§ Colored object listings

• • • • •

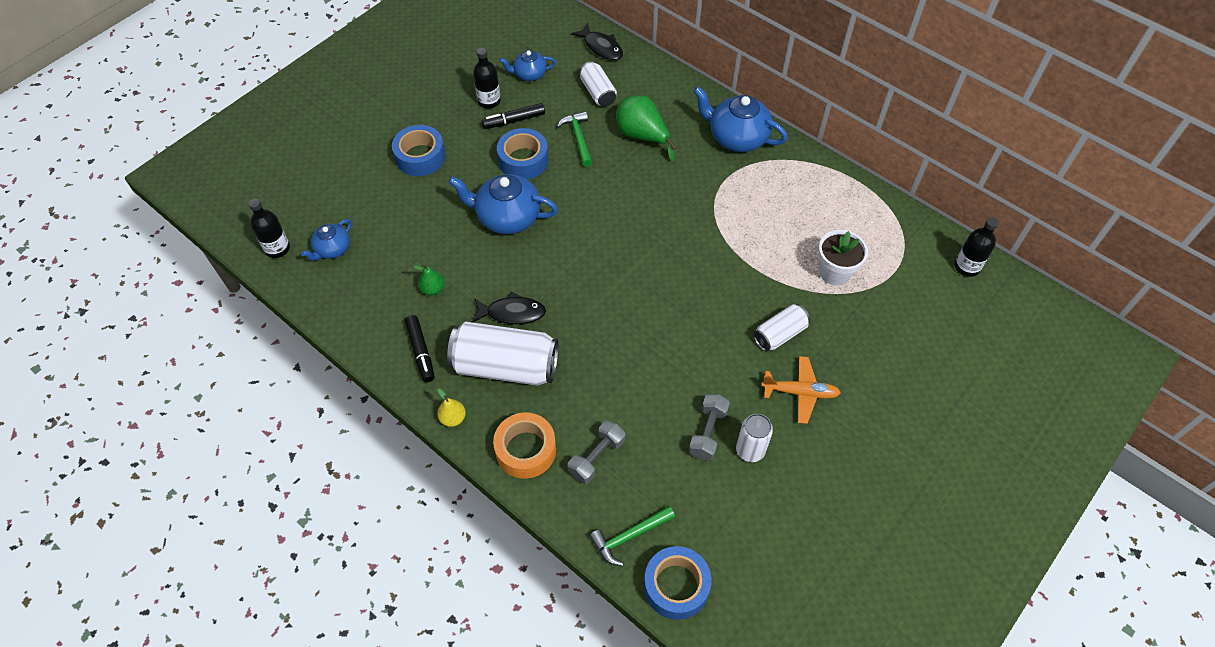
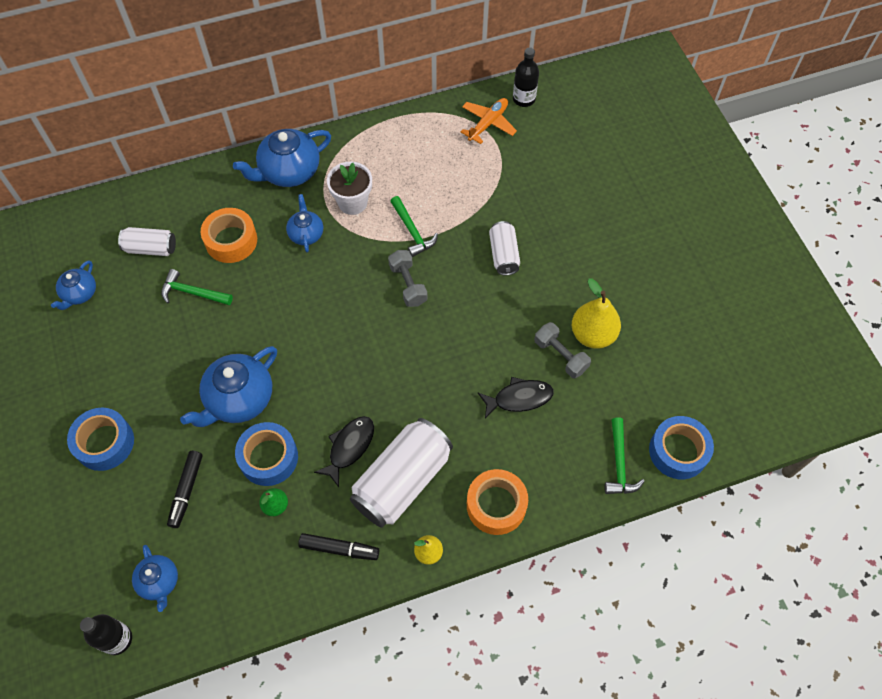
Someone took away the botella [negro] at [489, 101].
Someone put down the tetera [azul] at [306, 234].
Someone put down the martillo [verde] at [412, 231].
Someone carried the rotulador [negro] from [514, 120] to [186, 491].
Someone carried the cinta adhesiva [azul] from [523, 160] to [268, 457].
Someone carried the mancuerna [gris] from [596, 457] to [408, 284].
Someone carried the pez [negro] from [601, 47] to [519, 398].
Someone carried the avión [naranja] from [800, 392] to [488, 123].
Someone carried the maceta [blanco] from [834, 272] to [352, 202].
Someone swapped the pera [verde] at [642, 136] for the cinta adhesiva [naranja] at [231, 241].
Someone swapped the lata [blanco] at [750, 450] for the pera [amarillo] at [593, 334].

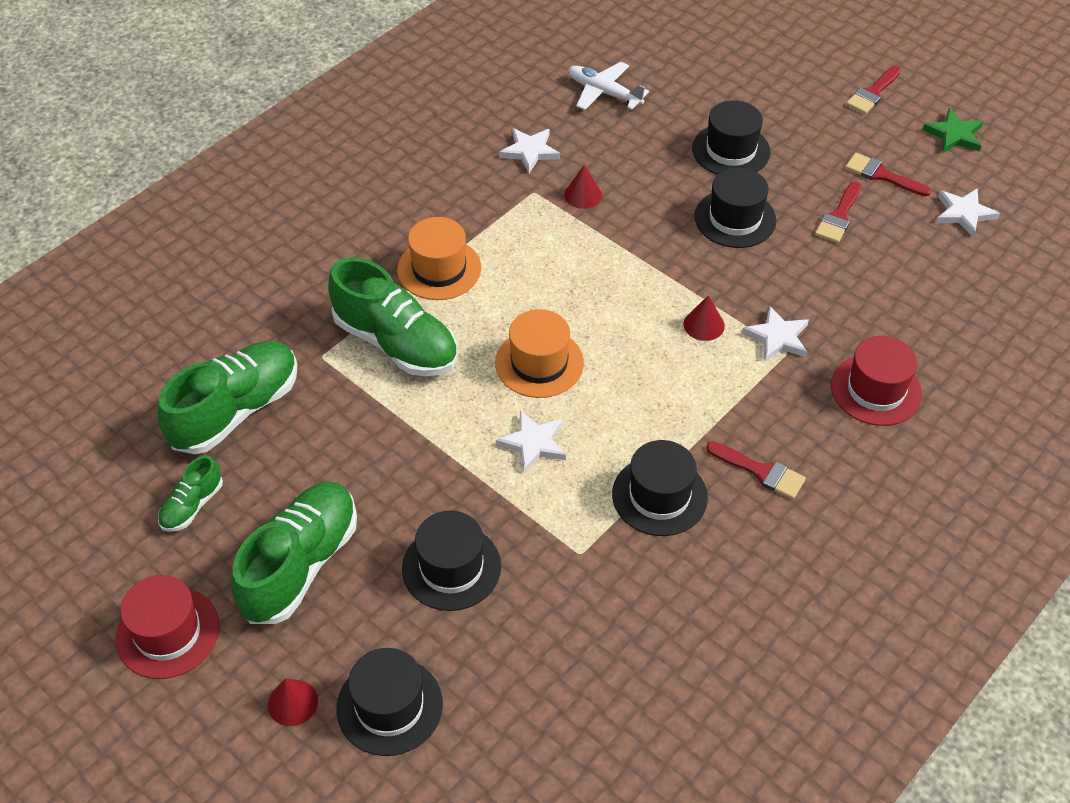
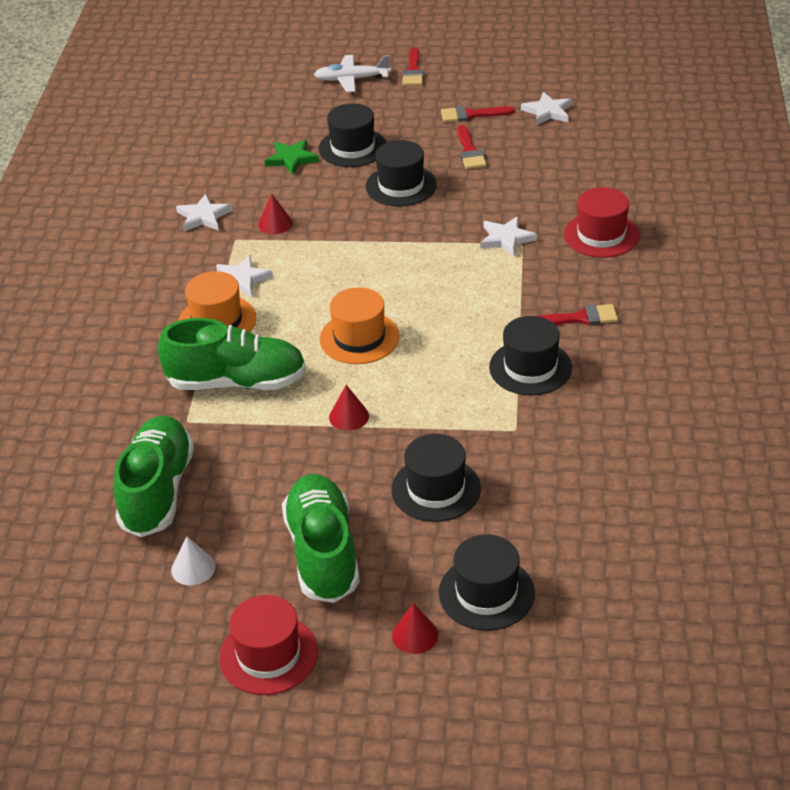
Someone carried the estrella [blanco] from [533, 443] to [242, 279].
Someone carried the avión [blanco] from [604, 93] to [351, 79].
Someone carried the cono [rojo] from [704, 325] to [349, 416].
Someone carried the estrella [verde] from [954, 135] to [291, 159].
Someone swapped the zapato [verde] at [192, 505] for the cono [blanco] at [193, 568].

• • • • •

§ WORK ORDER
Return each line from the entries above that includes "cinta".

§ ANSWER FOR THIS EXERCISE
Someone carried the cinta adhesiva [azul] from [523, 160] to [268, 457].
Someone swapped the pera [verde] at [642, 136] for the cinta adhesiva [naranja] at [231, 241].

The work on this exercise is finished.